▶ **INFORMATION PROVIDED**
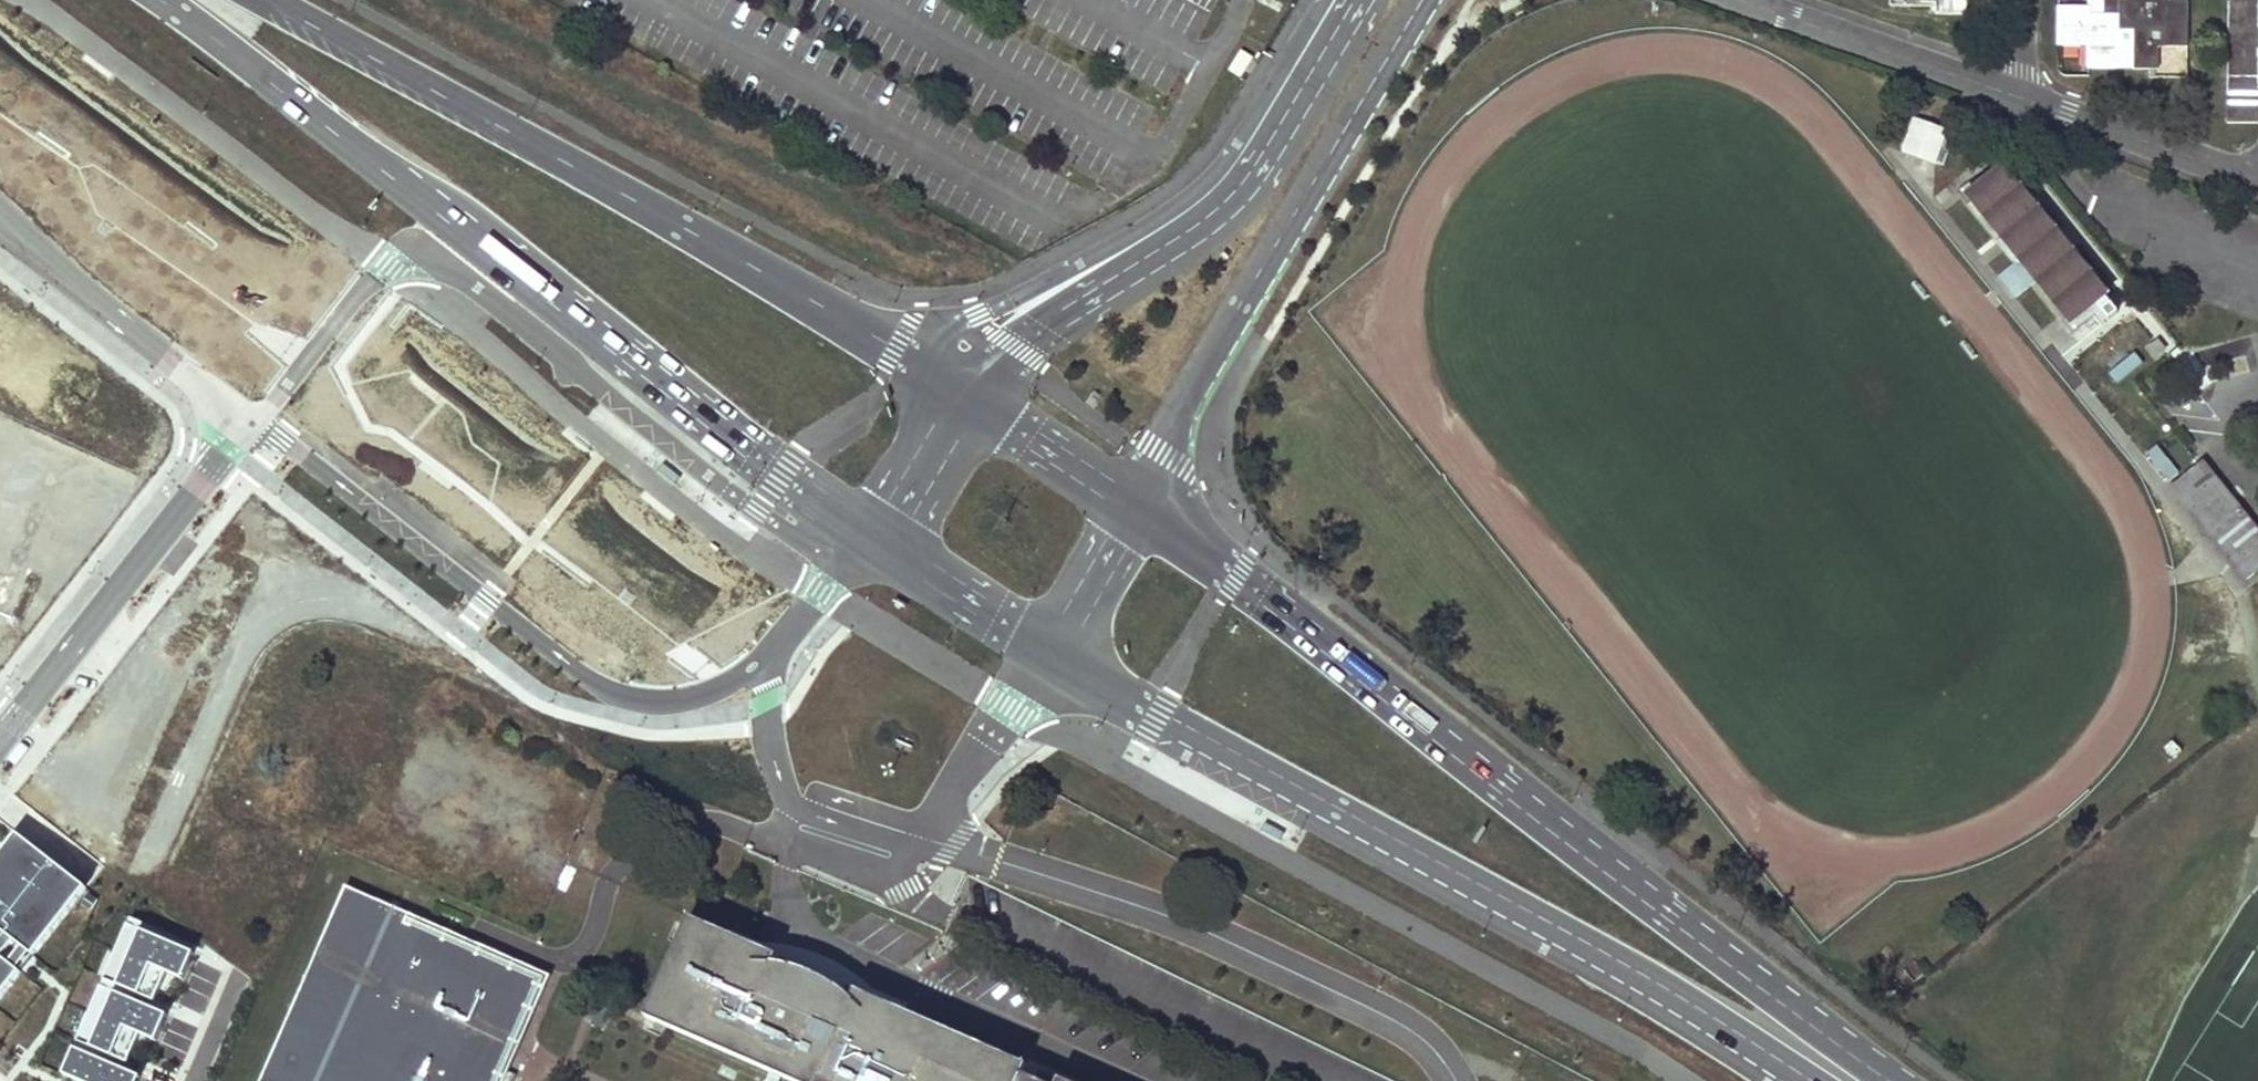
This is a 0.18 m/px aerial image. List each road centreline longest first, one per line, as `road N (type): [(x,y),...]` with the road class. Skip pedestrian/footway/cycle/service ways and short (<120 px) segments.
road 1 (primary): [(1892,1080),(1249,585),(1130,509)]
road 2 (primary): [(164,0),(784,475),(887,535)]
road 3 (primary): [(1053,649),(1154,714),(1626,972),(1801,1080)]
road 4 (primary): [(964,395),(899,348),(265,0)]
road 5 (residential): [(887,535),(769,661),(698,697),(636,701),(594,682),(255,422)]
road 6 (secondary): [(1130,509),(1240,304),(1423,0)]
road 7 (secondary): [(1355,0),(1240,193),(1168,246),(997,340),(964,395)]
road 8 (residential): [(255,422),(0,744)]
road 9 (residential): [(0,224),(214,398),(255,422)]
road 10 (residential): [(2016,94),(1739,0)]
road 11 (residential): [(2257,175),(2016,94)]
road 12 (primary): [(887,535),(1053,649)]
road 13 (primary): [(1130,509),(964,395)]
road 14 (secondary): [(1053,649),(1130,509)]
road 15 (secondary): [(964,395),(887,535)]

▶ **TASK STATEMENT**
Give the listing again word for word, without its images.

▶ **PROBLEM SOLUTION**
This is a 0.18 m/px aerial image. List each road centreline longest first, one per line, as `road N (type): [(x,y),...]` with the road class. Skip pedestrian/footway/cycle/service ways and short (<120 px) segments.
road 1 (primary): [(1892,1080),(1249,585),(1130,509)]
road 2 (primary): [(164,0),(784,475),(887,535)]
road 3 (primary): [(1053,649),(1154,714),(1626,972),(1801,1080)]
road 4 (primary): [(964,395),(899,348),(265,0)]
road 5 (residential): [(887,535),(769,661),(698,697),(636,701),(594,682),(255,422)]
road 6 (secondary): [(1130,509),(1240,304),(1423,0)]
road 7 (secondary): [(1355,0),(1240,193),(1168,246),(997,340),(964,395)]
road 8 (residential): [(255,422),(0,744)]
road 9 (residential): [(0,224),(214,398),(255,422)]
road 10 (residential): [(2016,94),(1739,0)]
road 11 (residential): [(2257,175),(2016,94)]
road 12 (primary): [(887,535),(1053,649)]
road 13 (primary): [(1130,509),(964,395)]
road 14 (secondary): [(1053,649),(1130,509)]
road 15 (secondary): [(964,395),(887,535)]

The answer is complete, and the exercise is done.